(Object transformation records)
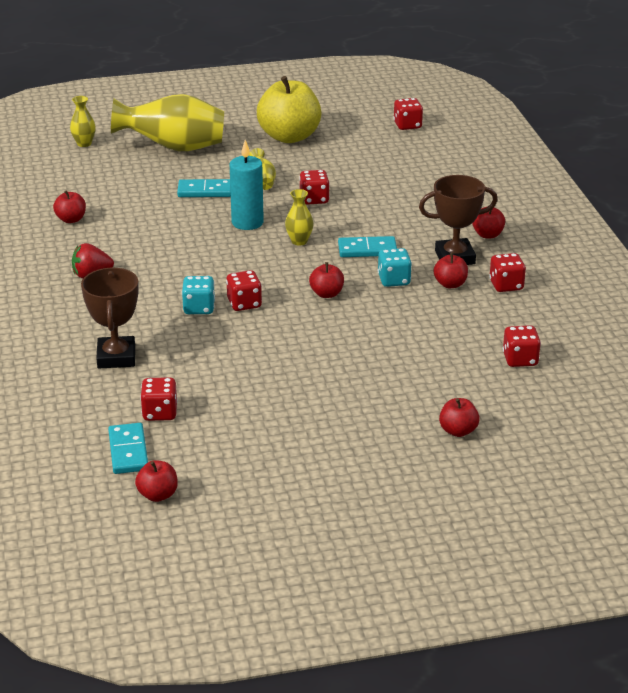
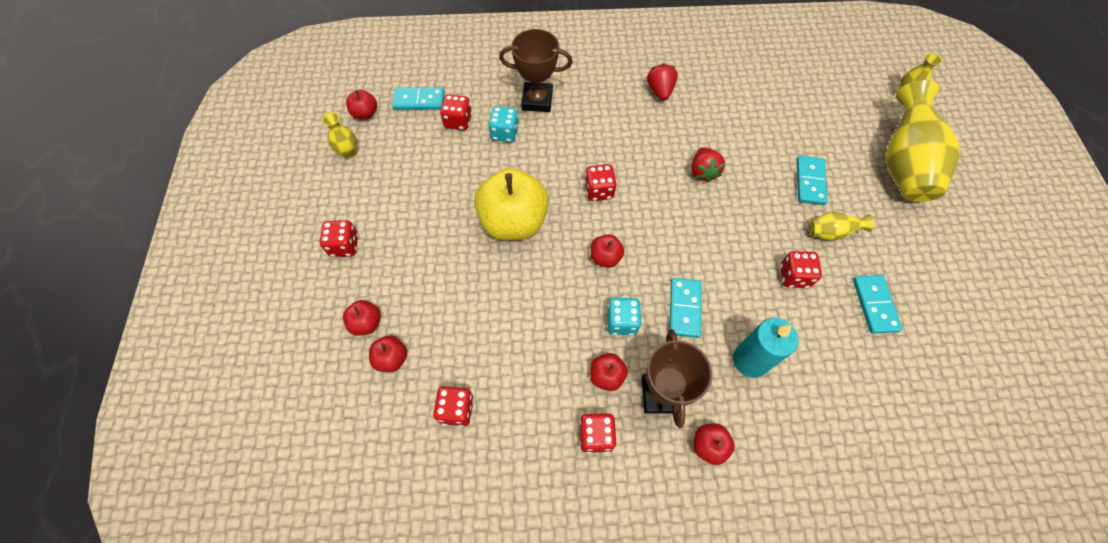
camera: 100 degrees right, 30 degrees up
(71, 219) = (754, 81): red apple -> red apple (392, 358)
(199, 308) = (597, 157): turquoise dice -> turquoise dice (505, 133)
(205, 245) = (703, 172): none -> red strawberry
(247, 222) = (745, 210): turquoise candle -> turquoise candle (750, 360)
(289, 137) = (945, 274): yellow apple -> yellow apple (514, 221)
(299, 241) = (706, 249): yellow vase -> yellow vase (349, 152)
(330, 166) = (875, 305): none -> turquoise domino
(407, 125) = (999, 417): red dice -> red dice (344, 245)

- [TRY IT]:
Each line above should be written out again exactly, and no picture should appear in the copy.

- [SOLUTION TO THIS PROBLEM]:
camera: 100 degrees right, 30 degrees up
(71, 219) = (754, 81): red apple -> red apple (392, 358)
(199, 308) = (597, 157): turquoise dice -> turquoise dice (505, 133)
(205, 245) = (703, 172): none -> red strawberry
(247, 222) = (745, 210): turquoise candle -> turquoise candle (750, 360)
(289, 137) = (945, 274): yellow apple -> yellow apple (514, 221)
(299, 241) = (706, 249): yellow vase -> yellow vase (349, 152)
(330, 166) = (875, 305): none -> turquoise domino
(407, 125) = (999, 417): red dice -> red dice (344, 245)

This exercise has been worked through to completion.